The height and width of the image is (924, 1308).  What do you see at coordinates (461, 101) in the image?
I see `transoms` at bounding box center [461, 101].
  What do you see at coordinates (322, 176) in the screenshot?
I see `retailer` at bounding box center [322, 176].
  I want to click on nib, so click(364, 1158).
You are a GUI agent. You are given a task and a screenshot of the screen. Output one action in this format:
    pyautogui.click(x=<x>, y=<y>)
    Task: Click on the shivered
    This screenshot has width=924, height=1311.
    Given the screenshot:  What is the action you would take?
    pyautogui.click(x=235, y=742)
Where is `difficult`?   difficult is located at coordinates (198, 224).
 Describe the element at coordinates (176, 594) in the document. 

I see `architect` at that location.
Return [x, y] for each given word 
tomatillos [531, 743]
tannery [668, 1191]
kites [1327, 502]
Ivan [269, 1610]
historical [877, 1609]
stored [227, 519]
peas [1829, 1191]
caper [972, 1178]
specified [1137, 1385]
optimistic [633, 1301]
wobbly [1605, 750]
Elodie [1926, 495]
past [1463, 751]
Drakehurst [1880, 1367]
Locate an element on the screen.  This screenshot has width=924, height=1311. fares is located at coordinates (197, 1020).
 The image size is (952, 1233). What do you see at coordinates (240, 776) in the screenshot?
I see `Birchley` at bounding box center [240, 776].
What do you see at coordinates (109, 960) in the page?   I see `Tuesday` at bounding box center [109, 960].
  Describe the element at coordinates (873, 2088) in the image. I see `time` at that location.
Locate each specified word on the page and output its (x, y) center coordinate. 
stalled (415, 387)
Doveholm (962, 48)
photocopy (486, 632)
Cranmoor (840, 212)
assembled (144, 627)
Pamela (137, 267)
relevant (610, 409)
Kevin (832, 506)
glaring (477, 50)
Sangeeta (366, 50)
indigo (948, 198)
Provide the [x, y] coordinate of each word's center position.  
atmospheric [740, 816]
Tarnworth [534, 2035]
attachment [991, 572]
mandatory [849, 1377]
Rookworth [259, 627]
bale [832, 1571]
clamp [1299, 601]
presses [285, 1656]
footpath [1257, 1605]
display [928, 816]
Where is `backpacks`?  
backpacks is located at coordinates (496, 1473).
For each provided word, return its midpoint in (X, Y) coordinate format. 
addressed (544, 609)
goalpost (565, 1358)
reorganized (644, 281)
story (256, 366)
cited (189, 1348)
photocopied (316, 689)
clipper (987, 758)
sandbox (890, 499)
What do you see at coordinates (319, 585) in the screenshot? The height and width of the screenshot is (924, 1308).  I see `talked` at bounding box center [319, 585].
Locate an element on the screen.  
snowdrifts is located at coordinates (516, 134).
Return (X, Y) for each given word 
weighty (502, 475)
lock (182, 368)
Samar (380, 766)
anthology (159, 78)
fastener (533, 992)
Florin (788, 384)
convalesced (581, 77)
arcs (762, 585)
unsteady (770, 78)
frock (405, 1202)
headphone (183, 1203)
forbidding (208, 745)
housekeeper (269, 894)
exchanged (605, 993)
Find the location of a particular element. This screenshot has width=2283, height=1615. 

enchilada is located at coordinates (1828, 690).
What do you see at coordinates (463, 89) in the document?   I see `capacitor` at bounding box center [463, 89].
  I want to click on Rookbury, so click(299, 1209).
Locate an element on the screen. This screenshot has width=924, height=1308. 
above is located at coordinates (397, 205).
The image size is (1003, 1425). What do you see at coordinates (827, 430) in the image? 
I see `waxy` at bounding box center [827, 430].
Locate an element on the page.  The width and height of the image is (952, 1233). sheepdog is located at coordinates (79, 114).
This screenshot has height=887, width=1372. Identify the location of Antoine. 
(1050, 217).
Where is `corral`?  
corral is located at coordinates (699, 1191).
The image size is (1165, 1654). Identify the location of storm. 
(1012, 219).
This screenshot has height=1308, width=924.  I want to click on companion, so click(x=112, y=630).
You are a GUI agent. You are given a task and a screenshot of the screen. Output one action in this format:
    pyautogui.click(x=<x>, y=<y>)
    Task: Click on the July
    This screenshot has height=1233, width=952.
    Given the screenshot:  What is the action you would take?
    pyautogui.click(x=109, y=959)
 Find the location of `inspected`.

= = = = =

### Exercise description
Convert the lines starting at the one containing "Find the location of a" and ending at the one containing "above is located at coordinates (397, 205)." into a numbered list, one line per number, leaving out any blank lines.

### Answer to this exercise
1. Find the location of a particular element. This screenshot has width=2283, height=1615. 
2. enchilada is located at coordinates (1828, 690).
3. What do you see at coordinates (463, 89) in the document?   I see `capacitor` at bounding box center [463, 89].
4.   I want to click on Rookbury, so click(299, 1209).
5. Locate an element on the screen. This screenshot has width=924, height=1308. 
6. above is located at coordinates (397, 205).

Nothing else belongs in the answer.